* TASK TO CARRY OUT
In this exercise, every entry is to be copied exactly.

Records excerpted from a collection
[Start of section]

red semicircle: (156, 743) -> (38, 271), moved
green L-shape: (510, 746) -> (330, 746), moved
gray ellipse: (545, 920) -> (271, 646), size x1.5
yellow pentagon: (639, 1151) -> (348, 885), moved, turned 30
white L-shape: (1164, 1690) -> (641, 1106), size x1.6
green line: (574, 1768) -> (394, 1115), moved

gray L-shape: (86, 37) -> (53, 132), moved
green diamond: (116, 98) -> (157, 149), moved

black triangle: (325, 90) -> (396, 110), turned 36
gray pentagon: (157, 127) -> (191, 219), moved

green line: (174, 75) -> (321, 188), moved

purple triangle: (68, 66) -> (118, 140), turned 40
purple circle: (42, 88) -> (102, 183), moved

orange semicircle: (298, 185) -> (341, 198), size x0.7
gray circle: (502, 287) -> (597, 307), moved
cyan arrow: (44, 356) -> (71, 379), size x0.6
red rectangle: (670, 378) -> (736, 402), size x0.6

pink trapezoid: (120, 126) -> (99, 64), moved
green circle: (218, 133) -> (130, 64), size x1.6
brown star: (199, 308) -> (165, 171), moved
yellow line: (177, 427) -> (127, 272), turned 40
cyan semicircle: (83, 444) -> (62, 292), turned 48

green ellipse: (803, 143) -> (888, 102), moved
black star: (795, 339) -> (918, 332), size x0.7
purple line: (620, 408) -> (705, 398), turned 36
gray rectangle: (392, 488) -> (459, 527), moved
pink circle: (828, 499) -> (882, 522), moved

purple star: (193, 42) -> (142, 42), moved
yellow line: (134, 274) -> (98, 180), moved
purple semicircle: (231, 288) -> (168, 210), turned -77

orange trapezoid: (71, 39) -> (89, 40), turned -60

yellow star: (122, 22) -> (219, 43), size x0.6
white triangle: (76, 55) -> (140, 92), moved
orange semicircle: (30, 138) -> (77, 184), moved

[End of section]

* RESPONSE BELOW
red semicircle: (156, 743) -> (38, 271), moved
green L-shape: (510, 746) -> (330, 746), moved
gray ellipse: (545, 920) -> (271, 646), size x1.5
yellow pentagon: (639, 1151) -> (348, 885), moved, turned 30
white L-shape: (1164, 1690) -> (641, 1106), size x1.6
green line: (574, 1768) -> (394, 1115), moved

gray L-shape: (86, 37) -> (53, 132), moved
green diamond: (116, 98) -> (157, 149), moved

black triangle: (325, 90) -> (396, 110), turned 36
gray pentagon: (157, 127) -> (191, 219), moved

green line: (174, 75) -> (321, 188), moved

purple triangle: (68, 66) -> (118, 140), turned 40
purple circle: (42, 88) -> (102, 183), moved

orange semicircle: (298, 185) -> (341, 198), size x0.7
gray circle: (502, 287) -> (597, 307), moved
cyan arrow: (44, 356) -> (71, 379), size x0.6
red rectangle: (670, 378) -> (736, 402), size x0.6

pink trapezoid: (120, 126) -> (99, 64), moved
green circle: (218, 133) -> (130, 64), size x1.6
brown star: (199, 308) -> (165, 171), moved
yellow line: (177, 427) -> (127, 272), turned 40
cyan semicircle: (83, 444) -> (62, 292), turned 48

green ellipse: (803, 143) -> (888, 102), moved
black star: (795, 339) -> (918, 332), size x0.7
purple line: (620, 408) -> (705, 398), turned 36
gray rectangle: (392, 488) -> (459, 527), moved
pink circle: (828, 499) -> (882, 522), moved

purple star: (193, 42) -> (142, 42), moved
yellow line: (134, 274) -> (98, 180), moved
purple semicircle: (231, 288) -> (168, 210), turned -77

orange trapezoid: (71, 39) -> (89, 40), turned -60

yellow star: (122, 22) -> (219, 43), size x0.6
white triangle: (76, 55) -> (140, 92), moved
orange semicircle: (30, 138) -> (77, 184), moved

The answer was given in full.